[THE TASK]
In the listing that follows, the range to quote begins at the line that has "yellow circle: (199, 19) -> (264, 24), moved" and ends after the line that has "pink cross: (141, 160) -> (192, 200), moved"; quote it verbatim and add nothing.

_____

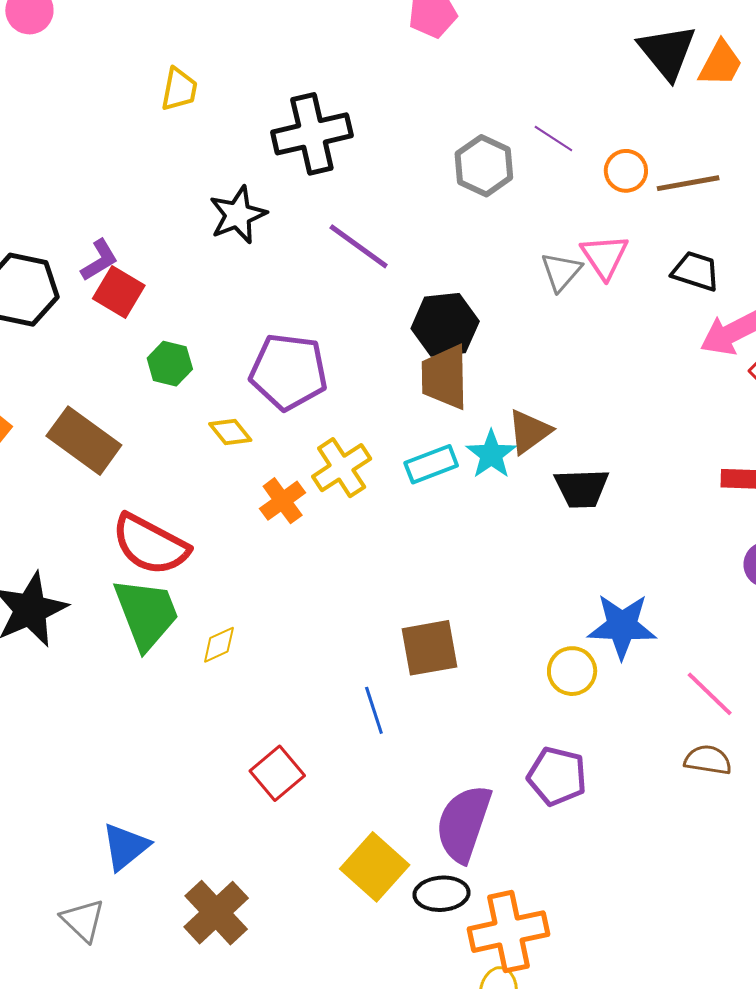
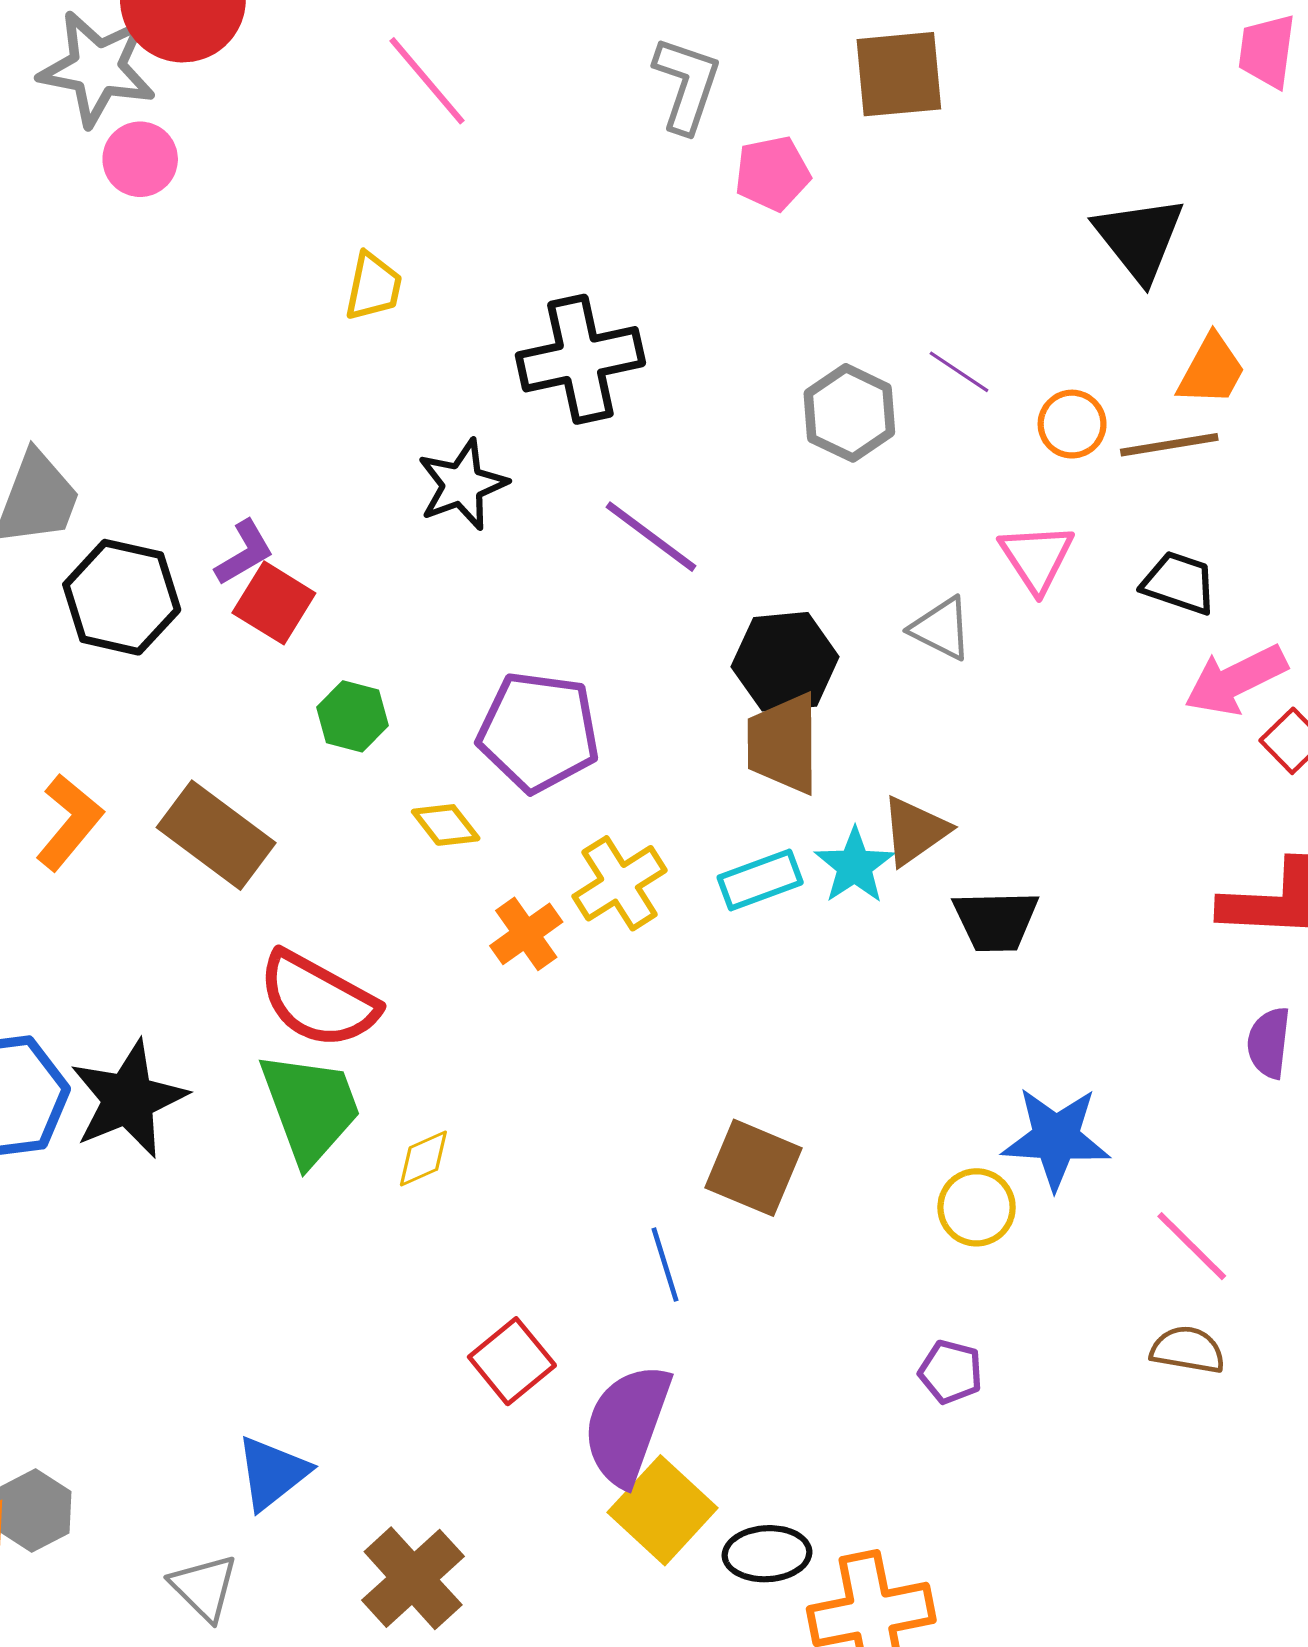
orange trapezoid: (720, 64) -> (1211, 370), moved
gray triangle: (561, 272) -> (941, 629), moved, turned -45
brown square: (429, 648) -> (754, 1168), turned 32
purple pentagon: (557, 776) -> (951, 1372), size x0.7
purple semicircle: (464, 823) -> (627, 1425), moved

_____

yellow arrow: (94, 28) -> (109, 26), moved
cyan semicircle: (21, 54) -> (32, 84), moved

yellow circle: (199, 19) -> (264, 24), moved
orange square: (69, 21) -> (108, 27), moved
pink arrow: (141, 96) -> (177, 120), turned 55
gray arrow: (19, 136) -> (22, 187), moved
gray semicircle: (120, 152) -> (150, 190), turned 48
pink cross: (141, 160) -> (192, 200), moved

_____

[TASK OUTPUT]
yellow circle: (199, 19) -> (264, 24), moved
orange square: (69, 21) -> (108, 27), moved
pink arrow: (141, 96) -> (177, 120), turned 55
gray arrow: (19, 136) -> (22, 187), moved
gray semicircle: (120, 152) -> (150, 190), turned 48
pink cross: (141, 160) -> (192, 200), moved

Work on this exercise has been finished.